● Exercise requirements: List every line in the items below that contains the string "kern".

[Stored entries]
------------
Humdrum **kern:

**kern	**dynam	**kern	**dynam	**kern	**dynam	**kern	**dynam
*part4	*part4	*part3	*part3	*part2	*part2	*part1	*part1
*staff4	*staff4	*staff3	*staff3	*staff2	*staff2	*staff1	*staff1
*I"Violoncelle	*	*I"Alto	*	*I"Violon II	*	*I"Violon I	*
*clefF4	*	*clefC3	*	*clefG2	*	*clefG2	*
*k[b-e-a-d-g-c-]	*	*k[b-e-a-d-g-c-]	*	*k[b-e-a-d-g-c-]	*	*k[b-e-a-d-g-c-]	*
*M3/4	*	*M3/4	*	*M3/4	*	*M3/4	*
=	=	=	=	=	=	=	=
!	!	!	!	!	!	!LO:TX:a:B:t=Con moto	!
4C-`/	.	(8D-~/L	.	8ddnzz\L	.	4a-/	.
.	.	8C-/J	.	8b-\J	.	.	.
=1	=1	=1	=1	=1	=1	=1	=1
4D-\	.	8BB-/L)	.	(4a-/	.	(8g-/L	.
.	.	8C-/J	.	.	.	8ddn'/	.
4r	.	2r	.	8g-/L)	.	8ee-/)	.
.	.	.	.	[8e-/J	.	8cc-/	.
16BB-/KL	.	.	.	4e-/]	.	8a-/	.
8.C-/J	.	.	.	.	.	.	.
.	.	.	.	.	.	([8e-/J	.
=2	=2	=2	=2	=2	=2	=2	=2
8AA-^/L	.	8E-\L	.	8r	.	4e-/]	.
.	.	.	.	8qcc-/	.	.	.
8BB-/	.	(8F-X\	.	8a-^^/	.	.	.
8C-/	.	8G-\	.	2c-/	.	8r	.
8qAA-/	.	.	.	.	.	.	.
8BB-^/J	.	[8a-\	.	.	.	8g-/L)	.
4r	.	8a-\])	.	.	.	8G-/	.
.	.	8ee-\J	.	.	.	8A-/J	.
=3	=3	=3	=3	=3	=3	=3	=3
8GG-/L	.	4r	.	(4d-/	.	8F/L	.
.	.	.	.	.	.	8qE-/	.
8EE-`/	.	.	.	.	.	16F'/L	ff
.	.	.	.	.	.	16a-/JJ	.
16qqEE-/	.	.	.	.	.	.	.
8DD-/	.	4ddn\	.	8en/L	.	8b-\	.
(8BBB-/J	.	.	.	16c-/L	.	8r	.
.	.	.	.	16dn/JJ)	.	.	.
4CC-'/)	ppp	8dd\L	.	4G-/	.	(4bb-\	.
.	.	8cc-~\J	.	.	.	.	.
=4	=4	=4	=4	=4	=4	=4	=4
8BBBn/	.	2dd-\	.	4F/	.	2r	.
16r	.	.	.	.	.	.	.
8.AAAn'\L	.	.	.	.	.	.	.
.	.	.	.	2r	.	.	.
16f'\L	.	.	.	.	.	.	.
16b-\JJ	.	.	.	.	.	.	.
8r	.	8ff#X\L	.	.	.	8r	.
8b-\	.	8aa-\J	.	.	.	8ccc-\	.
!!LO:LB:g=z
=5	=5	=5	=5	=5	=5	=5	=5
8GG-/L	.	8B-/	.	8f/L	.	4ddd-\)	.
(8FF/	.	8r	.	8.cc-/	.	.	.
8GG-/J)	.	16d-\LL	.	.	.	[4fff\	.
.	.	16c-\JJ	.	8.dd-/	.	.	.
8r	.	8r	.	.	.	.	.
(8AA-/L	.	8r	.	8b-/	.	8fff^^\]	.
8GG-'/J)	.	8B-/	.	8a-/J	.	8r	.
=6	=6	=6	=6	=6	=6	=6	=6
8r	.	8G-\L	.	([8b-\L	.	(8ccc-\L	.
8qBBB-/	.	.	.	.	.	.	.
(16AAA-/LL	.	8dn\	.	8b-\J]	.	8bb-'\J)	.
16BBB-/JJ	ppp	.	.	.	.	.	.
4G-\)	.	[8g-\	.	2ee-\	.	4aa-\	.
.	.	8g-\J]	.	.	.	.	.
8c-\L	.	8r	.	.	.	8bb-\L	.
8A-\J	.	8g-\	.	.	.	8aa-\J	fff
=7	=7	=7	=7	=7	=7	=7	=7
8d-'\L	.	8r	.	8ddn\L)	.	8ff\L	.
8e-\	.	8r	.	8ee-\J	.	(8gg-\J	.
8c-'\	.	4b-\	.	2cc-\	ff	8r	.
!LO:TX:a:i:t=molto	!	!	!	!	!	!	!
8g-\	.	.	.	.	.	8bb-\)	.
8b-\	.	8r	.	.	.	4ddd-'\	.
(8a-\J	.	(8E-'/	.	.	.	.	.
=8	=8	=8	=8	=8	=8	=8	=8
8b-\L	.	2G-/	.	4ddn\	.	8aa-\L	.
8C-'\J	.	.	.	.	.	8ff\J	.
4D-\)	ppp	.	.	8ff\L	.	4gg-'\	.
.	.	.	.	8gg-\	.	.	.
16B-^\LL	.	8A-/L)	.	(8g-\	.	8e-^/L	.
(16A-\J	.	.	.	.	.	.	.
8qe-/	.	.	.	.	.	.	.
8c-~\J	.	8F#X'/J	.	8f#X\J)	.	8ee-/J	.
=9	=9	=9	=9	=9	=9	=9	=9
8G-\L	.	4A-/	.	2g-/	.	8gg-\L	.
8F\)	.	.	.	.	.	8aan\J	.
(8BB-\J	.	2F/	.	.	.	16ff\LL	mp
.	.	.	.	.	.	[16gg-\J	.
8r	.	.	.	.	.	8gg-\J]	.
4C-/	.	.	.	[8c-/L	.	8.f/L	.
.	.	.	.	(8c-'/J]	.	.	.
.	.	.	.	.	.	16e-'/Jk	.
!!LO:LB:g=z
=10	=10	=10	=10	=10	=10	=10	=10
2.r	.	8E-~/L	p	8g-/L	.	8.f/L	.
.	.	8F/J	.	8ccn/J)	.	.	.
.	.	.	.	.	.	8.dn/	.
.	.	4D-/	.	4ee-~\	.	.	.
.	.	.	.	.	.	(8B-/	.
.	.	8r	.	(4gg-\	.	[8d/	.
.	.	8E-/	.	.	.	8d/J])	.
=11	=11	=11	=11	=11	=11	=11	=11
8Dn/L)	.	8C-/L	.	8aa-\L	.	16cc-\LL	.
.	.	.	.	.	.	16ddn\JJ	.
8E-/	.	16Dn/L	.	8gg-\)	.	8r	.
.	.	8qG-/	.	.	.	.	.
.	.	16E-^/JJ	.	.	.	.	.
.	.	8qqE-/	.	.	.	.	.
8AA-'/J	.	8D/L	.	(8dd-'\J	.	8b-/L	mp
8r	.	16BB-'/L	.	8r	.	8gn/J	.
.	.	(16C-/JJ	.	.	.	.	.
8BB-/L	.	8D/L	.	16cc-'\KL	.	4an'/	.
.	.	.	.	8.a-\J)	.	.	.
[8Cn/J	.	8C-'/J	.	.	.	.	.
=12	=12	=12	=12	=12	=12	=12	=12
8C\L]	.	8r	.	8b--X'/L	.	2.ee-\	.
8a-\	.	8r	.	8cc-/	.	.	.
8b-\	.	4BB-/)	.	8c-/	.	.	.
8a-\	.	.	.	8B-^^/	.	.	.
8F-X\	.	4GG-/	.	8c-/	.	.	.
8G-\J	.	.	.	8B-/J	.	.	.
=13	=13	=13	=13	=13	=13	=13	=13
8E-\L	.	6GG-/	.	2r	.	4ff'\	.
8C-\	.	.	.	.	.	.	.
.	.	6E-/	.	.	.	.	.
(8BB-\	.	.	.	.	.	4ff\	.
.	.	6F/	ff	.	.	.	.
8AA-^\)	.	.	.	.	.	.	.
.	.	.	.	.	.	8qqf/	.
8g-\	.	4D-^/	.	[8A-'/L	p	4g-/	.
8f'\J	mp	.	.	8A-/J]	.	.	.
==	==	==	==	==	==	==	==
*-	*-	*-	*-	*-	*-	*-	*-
------------
● Output:
Humdrum **kern:
**kern	**dynam	**kern	**dynam	**kern	**dynam	**kern	**dynam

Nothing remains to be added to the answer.